**Source records**
==*==
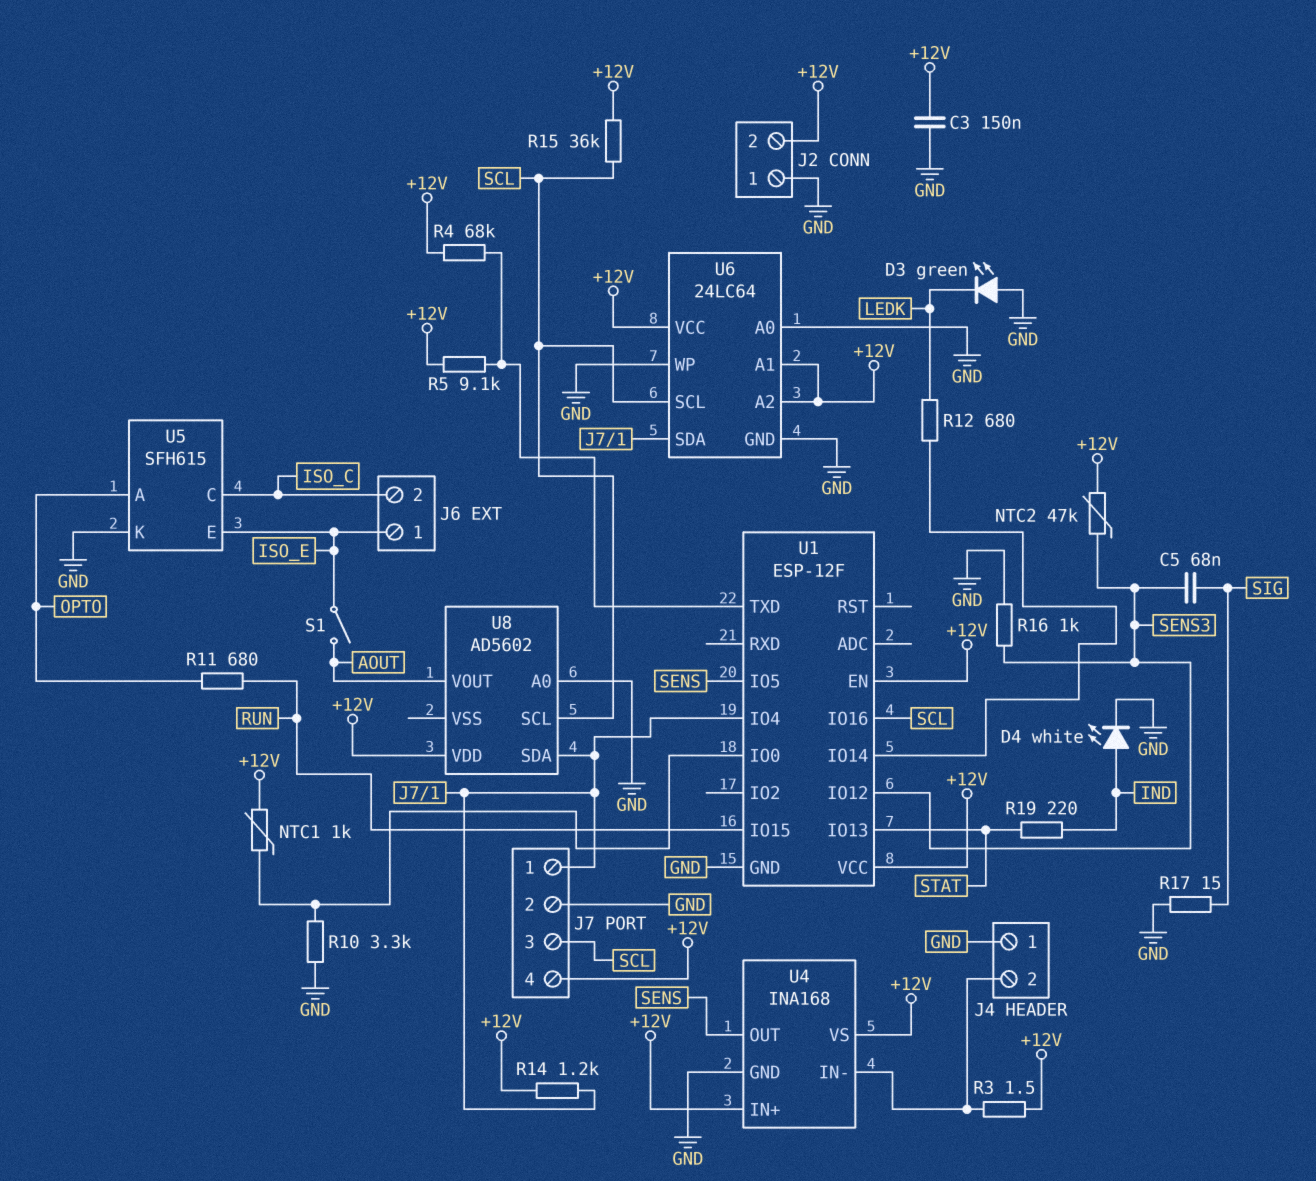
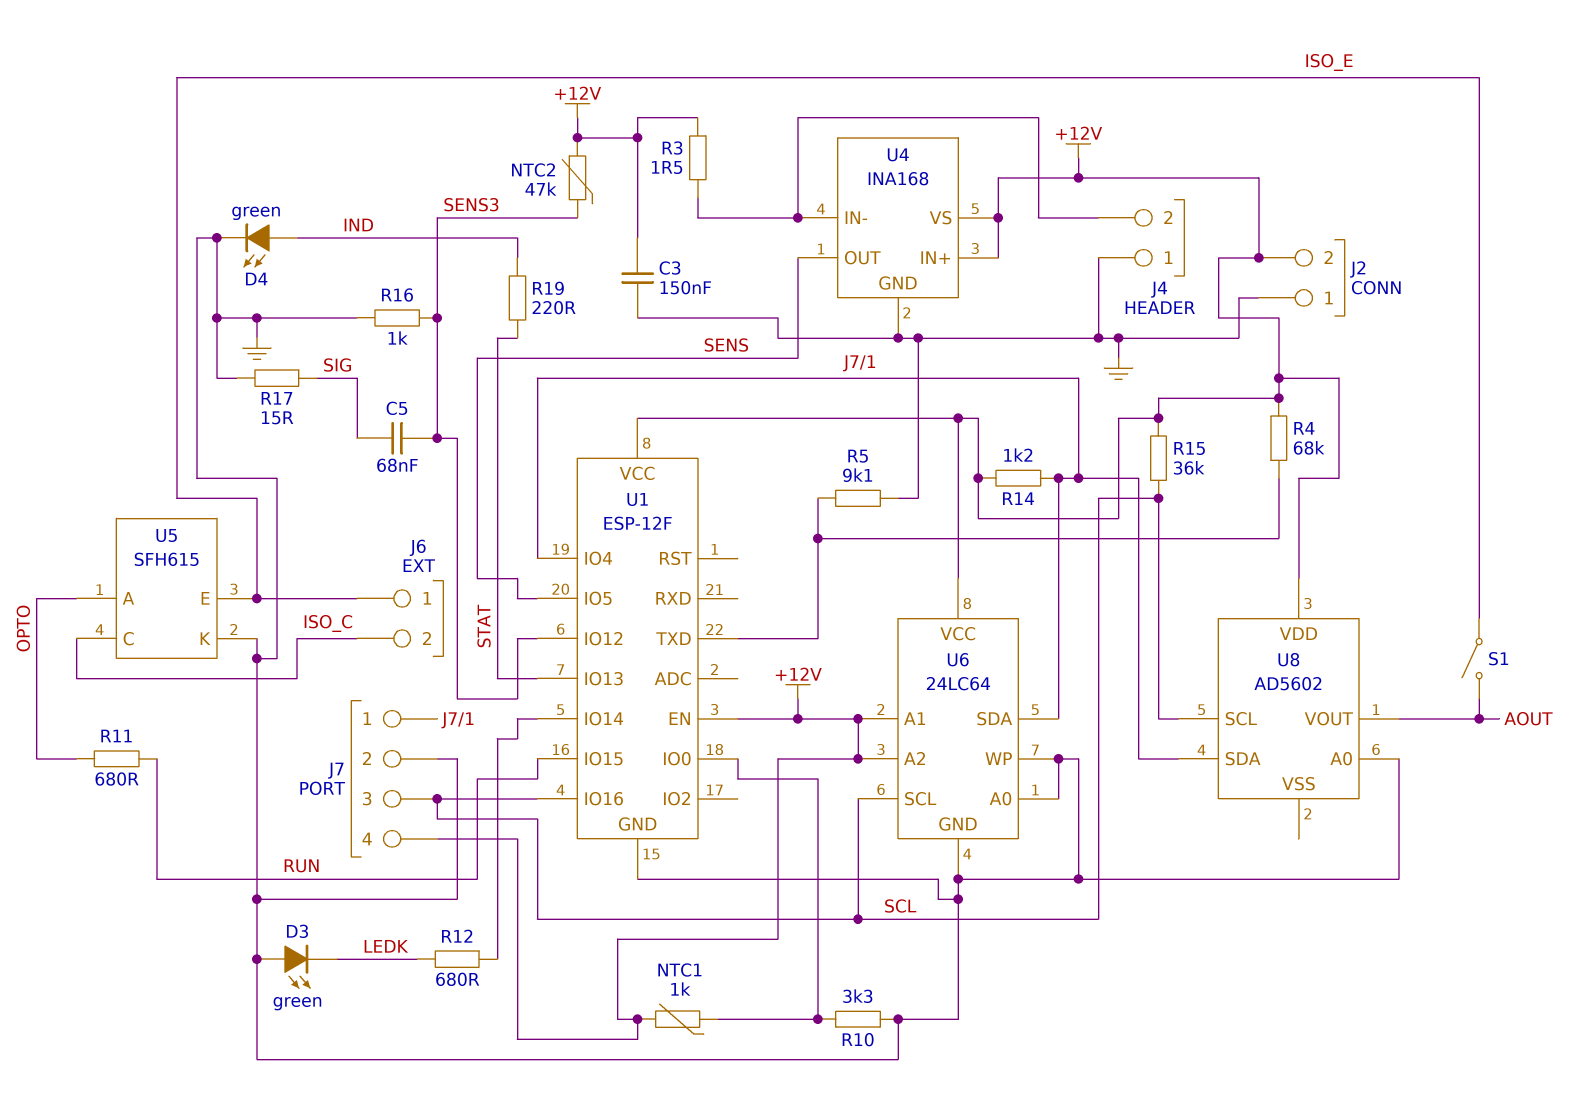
D4: LED white (A IND, K GND) -> LED green (A IND, K GND)
R5: 9.1k (+12V, U1/TXD) -> 9.1k (GND, U1/TXD)

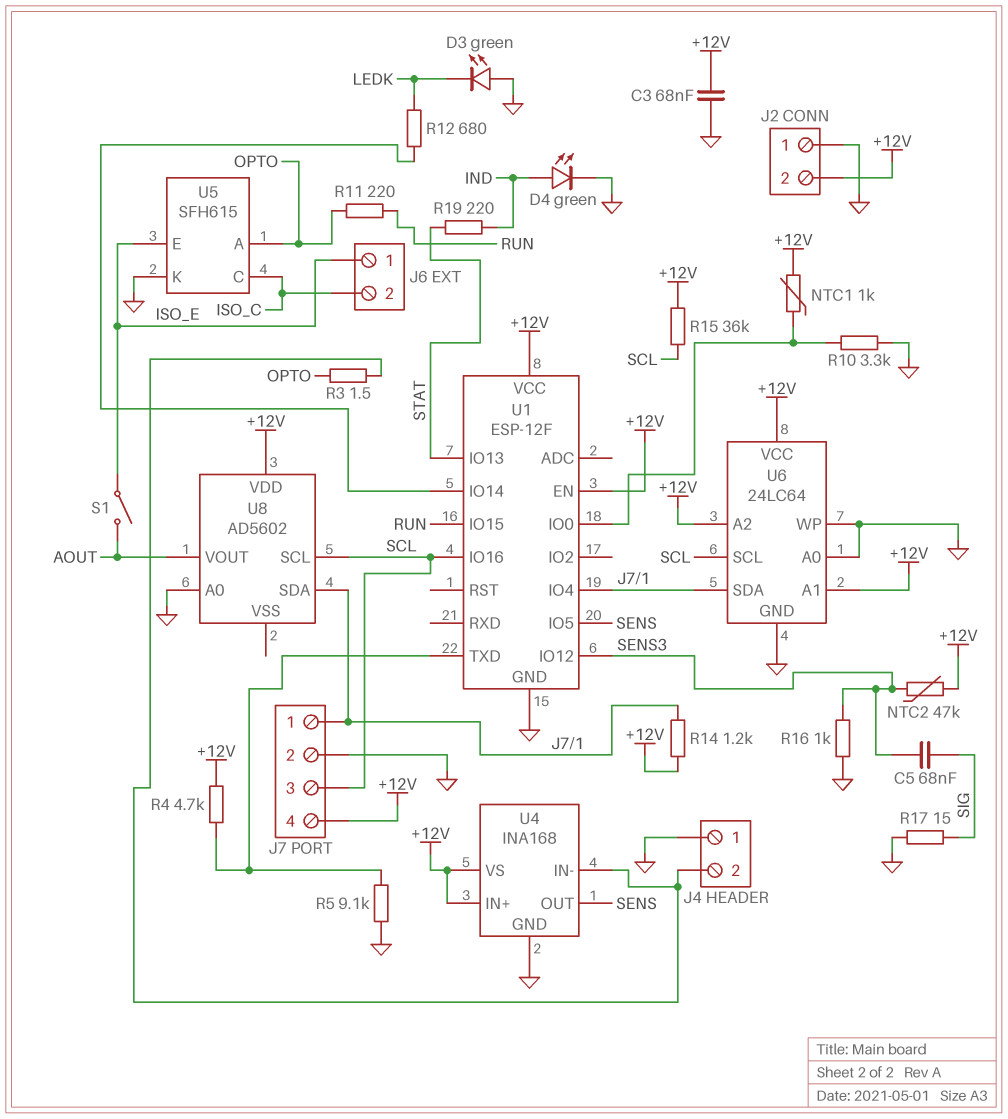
C3: 150nF (+12V, GND) -> 68nF (+12V, GND)
R3: 1.5 (+12V, J4/2) -> 1.5 (J4/2, OPTO)
R4: 68k (+12V, U1/TXD) -> 4.7k (+12V, U1/TXD)
R11: 680 (OPTO, RUN) -> 220 (OPTO, RUN)

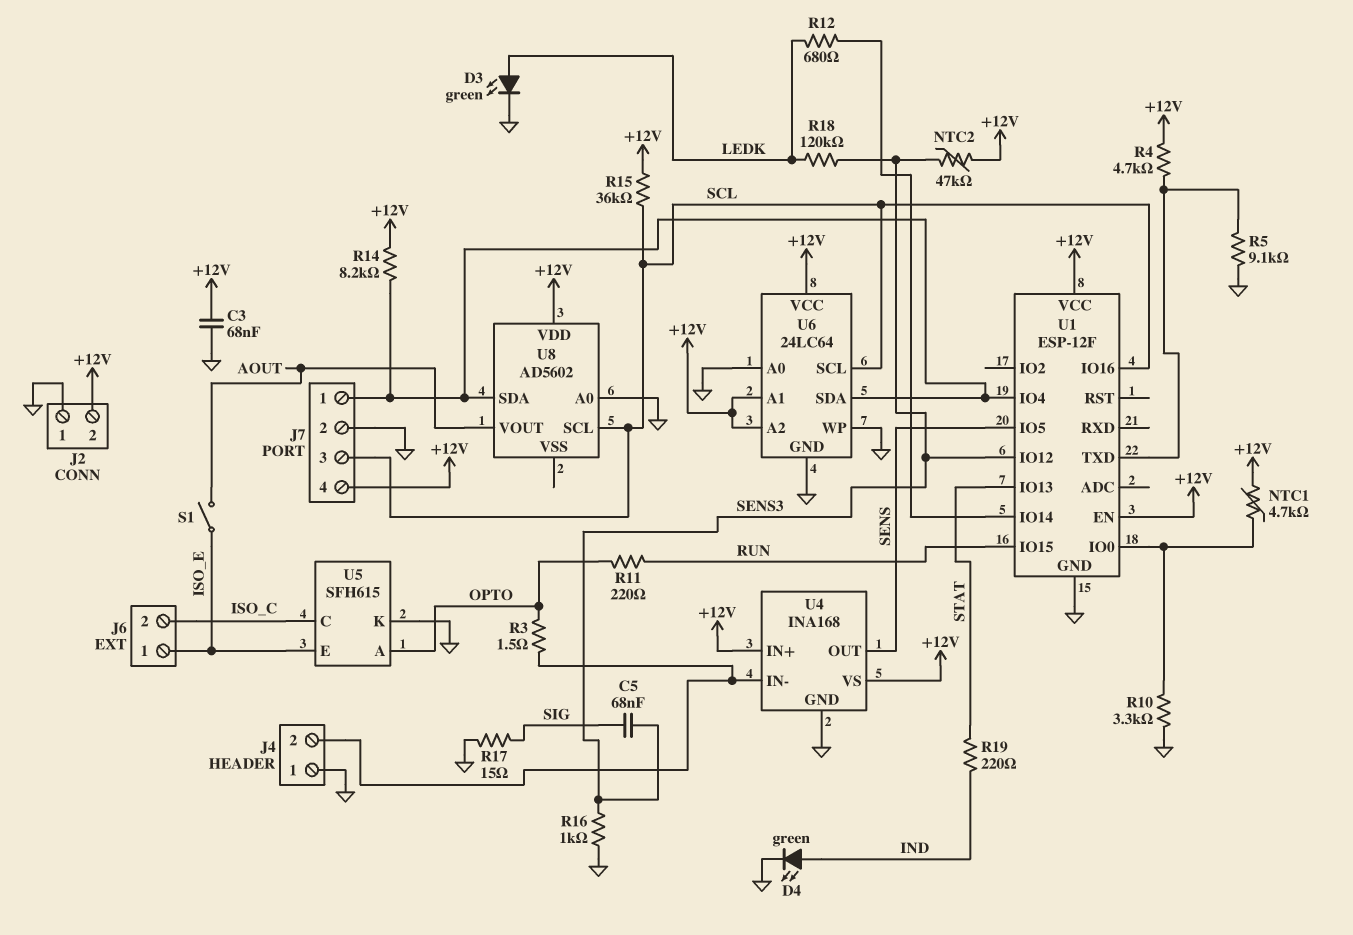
D3: LED green (A GND, K LEDK) -> LED green (A LEDK, K GND)
NTC1: 1k (+12V, U1/IO0) -> 4.7k (+12V, U1/IO0)
R14: 1.2k (+12V, J7/1) -> 8.2k (+12V, J7/1)
R18: none -> 120k (LEDK, SENS3)

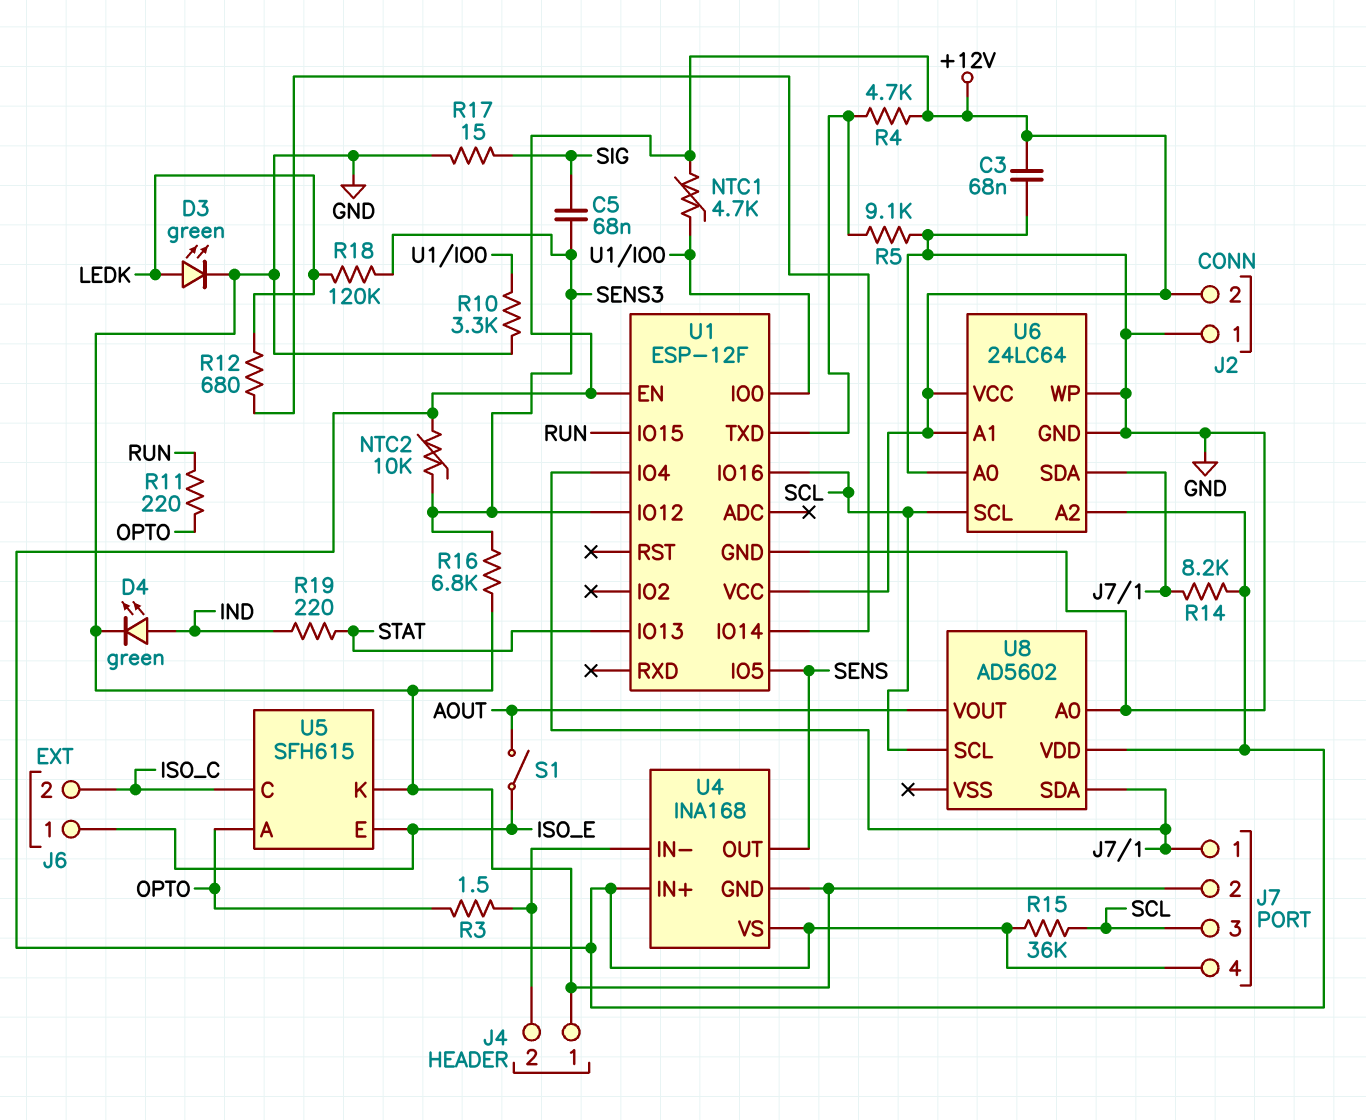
NTC2: 47k (+12V, SENS3) -> 10k (+12V, SENS3)
R16: 1k (GND, SENS3) -> 6.8k (GND, SENS3)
==*==
Return all the data above as written, leaving out only the pictures.

**Your solution**
D4: LED white (A IND, K GND) -> LED green (A IND, K GND)
R5: 9.1k (+12V, U1/TXD) -> 9.1k (GND, U1/TXD)

C3: 150nF (+12V, GND) -> 68nF (+12V, GND)
R3: 1.5 (+12V, J4/2) -> 1.5 (J4/2, OPTO)
R4: 68k (+12V, U1/TXD) -> 4.7k (+12V, U1/TXD)
R11: 680 (OPTO, RUN) -> 220 (OPTO, RUN)

D3: LED green (A GND, K LEDK) -> LED green (A LEDK, K GND)
NTC1: 1k (+12V, U1/IO0) -> 4.7k (+12V, U1/IO0)
R14: 1.2k (+12V, J7/1) -> 8.2k (+12V, J7/1)
R18: none -> 120k (LEDK, SENS3)

NTC2: 47k (+12V, SENS3) -> 10k (+12V, SENS3)
R16: 1k (GND, SENS3) -> 6.8k (GND, SENS3)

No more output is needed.